━━━ INPUT RECORDS ━━━
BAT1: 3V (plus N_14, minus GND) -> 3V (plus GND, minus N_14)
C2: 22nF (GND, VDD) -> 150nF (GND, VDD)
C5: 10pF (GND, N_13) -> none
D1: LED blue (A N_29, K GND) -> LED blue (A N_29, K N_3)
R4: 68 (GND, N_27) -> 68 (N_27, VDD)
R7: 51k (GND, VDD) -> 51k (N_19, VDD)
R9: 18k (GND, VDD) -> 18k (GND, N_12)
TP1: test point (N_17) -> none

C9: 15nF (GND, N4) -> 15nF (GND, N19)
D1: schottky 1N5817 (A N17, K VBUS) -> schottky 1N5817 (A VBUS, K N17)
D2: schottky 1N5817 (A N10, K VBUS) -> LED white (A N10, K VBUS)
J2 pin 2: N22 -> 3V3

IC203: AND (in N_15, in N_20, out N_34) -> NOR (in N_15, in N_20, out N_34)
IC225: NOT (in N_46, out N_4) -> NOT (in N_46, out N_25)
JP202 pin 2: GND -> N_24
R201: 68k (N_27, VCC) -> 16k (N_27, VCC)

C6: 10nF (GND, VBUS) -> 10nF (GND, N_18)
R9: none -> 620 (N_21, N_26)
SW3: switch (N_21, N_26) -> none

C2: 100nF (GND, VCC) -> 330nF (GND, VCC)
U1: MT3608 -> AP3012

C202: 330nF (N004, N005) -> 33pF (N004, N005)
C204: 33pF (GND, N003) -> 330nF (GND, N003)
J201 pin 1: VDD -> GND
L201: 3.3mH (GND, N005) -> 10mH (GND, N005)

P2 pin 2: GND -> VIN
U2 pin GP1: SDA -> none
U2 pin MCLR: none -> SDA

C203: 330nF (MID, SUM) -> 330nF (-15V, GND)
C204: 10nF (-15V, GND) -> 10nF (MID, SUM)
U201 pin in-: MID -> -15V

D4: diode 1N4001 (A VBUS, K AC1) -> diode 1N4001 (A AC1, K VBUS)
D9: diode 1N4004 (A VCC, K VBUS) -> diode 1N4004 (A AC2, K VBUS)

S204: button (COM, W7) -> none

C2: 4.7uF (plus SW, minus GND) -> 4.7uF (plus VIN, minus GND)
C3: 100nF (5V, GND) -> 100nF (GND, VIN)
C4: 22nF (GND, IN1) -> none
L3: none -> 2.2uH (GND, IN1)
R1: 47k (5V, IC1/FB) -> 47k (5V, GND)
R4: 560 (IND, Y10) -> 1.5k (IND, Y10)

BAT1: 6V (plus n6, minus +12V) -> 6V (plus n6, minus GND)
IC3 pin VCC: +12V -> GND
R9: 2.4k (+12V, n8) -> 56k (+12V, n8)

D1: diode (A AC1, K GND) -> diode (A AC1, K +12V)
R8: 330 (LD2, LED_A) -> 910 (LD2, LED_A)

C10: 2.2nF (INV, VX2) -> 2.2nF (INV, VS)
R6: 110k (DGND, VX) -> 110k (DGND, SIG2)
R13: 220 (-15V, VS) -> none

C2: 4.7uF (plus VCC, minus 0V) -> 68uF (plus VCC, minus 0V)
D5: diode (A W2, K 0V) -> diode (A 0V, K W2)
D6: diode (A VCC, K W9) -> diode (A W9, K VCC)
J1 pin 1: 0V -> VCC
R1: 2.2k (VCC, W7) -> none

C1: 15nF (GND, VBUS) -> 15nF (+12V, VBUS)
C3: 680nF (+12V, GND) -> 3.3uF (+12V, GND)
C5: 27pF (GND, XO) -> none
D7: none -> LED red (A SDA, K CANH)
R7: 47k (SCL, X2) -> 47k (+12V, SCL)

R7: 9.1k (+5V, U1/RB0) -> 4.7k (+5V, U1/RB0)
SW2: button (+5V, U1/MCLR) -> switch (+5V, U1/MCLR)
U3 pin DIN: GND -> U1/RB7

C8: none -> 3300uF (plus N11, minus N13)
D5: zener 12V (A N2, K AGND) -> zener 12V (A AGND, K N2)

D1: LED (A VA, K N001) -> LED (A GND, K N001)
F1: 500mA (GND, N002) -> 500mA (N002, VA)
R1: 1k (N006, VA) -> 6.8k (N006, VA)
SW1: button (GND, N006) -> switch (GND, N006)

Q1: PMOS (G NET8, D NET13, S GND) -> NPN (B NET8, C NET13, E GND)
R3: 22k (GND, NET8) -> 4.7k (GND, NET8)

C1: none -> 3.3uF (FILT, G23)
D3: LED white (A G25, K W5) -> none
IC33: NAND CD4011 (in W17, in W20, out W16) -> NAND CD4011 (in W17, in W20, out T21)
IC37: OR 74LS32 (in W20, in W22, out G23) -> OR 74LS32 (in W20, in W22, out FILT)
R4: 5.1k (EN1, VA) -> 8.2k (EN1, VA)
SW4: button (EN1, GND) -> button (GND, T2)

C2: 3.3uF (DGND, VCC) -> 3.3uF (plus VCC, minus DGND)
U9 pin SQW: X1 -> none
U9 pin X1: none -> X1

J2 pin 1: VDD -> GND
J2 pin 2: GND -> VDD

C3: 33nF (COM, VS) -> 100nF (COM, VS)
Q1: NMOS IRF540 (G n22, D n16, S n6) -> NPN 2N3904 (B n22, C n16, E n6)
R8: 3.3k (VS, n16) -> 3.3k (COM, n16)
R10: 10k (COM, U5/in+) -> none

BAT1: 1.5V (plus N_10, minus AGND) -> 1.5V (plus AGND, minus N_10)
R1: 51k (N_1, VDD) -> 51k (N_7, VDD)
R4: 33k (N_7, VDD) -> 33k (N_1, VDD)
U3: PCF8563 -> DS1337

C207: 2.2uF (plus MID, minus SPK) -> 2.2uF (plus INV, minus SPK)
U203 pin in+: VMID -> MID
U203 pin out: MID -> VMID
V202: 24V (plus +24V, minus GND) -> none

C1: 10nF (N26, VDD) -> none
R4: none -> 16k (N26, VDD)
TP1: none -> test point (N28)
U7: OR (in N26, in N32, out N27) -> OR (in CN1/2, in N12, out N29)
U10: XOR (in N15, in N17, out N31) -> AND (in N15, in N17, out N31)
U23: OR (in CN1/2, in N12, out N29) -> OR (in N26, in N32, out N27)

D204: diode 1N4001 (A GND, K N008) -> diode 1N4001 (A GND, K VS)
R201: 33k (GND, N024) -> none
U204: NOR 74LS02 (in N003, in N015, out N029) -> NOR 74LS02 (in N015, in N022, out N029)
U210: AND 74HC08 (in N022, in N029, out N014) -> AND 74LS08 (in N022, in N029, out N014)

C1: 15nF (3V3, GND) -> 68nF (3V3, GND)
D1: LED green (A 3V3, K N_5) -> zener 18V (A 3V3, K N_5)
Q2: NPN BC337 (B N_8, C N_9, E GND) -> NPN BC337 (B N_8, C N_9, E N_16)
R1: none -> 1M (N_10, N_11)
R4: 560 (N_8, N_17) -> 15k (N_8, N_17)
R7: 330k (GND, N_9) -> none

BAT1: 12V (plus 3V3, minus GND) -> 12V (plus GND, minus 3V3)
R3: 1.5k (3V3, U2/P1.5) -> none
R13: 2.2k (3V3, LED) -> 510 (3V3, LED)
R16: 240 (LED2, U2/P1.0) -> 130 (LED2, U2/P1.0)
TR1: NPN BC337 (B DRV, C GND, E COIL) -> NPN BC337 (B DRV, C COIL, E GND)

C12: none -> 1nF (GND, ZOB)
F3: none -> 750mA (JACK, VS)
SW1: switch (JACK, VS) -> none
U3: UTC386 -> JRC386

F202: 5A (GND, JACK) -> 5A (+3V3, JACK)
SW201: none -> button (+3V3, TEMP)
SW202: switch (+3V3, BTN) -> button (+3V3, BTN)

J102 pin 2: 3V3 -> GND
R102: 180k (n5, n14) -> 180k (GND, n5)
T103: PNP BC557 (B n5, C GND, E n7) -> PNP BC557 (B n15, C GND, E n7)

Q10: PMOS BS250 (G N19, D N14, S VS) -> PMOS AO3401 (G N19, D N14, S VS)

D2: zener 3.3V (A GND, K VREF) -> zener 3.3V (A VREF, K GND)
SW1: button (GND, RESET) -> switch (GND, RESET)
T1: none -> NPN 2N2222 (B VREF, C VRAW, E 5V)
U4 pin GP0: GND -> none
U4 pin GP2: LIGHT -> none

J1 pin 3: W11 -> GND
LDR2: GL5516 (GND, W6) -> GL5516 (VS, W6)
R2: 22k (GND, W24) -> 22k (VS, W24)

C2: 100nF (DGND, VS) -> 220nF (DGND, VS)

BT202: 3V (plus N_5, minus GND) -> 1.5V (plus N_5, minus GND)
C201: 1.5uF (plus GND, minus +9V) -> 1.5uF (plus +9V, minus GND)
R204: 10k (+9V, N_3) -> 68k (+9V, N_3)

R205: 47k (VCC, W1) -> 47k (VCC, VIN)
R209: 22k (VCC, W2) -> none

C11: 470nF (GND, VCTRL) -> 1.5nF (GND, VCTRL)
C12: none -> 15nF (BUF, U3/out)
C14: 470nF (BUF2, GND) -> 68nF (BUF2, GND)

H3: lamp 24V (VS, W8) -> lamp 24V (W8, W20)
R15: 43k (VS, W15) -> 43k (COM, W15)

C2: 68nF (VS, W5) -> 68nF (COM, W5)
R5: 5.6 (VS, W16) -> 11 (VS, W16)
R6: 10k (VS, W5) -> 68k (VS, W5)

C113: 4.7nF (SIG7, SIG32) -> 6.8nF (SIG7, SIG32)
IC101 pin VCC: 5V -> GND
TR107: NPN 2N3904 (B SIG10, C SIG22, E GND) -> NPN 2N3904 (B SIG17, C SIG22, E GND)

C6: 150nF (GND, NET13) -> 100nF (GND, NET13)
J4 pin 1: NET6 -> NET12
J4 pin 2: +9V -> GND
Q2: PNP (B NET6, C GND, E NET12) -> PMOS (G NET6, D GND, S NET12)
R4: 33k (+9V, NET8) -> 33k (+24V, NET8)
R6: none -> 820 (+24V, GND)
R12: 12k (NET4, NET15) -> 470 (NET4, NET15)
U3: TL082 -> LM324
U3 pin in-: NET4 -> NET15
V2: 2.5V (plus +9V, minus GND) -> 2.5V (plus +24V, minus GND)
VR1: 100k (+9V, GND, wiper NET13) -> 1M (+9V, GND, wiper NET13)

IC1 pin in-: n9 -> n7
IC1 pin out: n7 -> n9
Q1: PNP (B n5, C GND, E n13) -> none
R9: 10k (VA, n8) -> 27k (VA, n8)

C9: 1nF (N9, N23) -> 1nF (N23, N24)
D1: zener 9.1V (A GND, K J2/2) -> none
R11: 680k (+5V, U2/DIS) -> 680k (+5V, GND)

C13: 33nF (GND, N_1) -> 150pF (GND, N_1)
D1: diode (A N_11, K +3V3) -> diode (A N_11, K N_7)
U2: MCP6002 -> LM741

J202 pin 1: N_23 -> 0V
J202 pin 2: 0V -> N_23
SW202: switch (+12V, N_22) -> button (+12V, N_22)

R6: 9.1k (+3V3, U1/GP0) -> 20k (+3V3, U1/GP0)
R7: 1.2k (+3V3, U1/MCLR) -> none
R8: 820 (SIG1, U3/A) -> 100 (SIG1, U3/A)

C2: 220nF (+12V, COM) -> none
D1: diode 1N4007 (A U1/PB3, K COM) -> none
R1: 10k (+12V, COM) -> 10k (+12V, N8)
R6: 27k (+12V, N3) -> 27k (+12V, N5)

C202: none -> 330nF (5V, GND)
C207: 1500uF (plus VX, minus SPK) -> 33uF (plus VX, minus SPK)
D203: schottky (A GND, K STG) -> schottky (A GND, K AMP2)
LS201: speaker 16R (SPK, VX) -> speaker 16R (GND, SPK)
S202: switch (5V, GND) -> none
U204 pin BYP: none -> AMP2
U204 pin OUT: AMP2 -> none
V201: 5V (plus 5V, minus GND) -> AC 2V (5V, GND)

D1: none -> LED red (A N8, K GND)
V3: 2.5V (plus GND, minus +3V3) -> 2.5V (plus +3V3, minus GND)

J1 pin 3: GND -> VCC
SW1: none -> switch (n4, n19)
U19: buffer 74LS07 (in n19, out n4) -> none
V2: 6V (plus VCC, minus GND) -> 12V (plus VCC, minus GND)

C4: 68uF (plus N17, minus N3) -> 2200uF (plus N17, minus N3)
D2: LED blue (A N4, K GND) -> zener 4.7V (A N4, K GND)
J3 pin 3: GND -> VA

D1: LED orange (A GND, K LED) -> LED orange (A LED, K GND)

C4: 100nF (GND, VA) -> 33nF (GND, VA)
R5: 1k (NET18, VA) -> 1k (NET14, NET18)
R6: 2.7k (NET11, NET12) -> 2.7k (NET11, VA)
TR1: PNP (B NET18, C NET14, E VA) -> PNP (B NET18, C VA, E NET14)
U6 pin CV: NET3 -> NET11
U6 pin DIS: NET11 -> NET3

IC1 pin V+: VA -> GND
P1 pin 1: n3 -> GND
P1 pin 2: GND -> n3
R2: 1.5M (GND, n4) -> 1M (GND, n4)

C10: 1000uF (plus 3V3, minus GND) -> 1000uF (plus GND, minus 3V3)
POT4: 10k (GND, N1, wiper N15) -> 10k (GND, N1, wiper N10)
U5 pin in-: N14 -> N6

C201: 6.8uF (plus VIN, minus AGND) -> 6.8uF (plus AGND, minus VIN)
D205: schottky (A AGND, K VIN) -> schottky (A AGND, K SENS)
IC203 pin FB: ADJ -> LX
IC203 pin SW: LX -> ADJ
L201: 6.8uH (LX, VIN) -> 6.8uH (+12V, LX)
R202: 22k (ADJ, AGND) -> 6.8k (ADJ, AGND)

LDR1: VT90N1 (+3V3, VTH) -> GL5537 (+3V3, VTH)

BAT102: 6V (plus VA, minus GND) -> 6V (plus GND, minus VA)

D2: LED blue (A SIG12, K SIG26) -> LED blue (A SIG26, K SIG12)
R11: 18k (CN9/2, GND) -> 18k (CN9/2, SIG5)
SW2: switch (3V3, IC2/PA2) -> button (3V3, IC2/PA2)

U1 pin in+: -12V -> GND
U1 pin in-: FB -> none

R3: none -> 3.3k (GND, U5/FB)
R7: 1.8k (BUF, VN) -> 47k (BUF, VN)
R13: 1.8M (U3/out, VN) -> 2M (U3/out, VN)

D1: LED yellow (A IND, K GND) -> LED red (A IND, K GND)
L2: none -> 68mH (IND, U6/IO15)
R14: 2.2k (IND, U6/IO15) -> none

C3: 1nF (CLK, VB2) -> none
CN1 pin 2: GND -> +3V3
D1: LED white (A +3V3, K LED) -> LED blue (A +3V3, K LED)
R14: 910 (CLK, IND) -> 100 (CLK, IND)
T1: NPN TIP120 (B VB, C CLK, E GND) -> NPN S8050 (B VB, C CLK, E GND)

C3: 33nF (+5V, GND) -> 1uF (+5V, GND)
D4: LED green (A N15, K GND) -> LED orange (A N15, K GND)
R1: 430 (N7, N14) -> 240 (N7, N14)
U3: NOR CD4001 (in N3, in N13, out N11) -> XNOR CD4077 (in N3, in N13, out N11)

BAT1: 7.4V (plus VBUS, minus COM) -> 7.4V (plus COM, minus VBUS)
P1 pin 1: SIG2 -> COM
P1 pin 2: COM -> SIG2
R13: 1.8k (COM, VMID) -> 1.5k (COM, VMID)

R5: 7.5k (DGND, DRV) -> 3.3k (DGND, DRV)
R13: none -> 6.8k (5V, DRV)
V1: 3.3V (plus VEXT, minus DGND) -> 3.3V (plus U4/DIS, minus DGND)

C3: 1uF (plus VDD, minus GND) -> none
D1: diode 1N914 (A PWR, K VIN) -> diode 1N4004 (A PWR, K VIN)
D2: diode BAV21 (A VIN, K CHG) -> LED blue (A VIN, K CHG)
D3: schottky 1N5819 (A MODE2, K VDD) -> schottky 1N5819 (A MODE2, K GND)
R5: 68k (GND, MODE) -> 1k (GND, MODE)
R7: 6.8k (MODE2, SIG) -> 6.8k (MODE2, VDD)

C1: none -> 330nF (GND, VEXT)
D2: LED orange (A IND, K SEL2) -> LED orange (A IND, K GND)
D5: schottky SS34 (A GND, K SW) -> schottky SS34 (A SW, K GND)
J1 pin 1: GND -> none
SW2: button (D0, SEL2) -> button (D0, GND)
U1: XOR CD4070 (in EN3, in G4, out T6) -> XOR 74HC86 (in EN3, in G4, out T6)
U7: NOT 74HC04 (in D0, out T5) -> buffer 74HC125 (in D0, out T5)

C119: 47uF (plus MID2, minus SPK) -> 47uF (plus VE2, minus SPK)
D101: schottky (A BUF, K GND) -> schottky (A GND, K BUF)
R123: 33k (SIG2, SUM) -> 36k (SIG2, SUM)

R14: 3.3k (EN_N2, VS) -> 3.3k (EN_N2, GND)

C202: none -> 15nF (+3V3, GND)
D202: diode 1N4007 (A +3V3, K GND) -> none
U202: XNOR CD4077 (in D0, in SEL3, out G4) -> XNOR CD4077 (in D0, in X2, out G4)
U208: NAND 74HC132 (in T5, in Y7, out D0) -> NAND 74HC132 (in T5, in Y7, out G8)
━━━
■ TASK BRIEF
Look above for the line containing "C113: 4.7nF (SIG7, SIG32)" and the line containing "R6: none -> 820 (+24V, GND)". Transcribe both, with the lines between them, exactly.

■ FINAL ANSWER
C113: 4.7nF (SIG7, SIG32) -> 6.8nF (SIG7, SIG32)
IC101 pin VCC: 5V -> GND
TR107: NPN 2N3904 (B SIG10, C SIG22, E GND) -> NPN 2N3904 (B SIG17, C SIG22, E GND)

C6: 150nF (GND, NET13) -> 100nF (GND, NET13)
J4 pin 1: NET6 -> NET12
J4 pin 2: +9V -> GND
Q2: PNP (B NET6, C GND, E NET12) -> PMOS (G NET6, D GND, S NET12)
R4: 33k (+9V, NET8) -> 33k (+24V, NET8)
R6: none -> 820 (+24V, GND)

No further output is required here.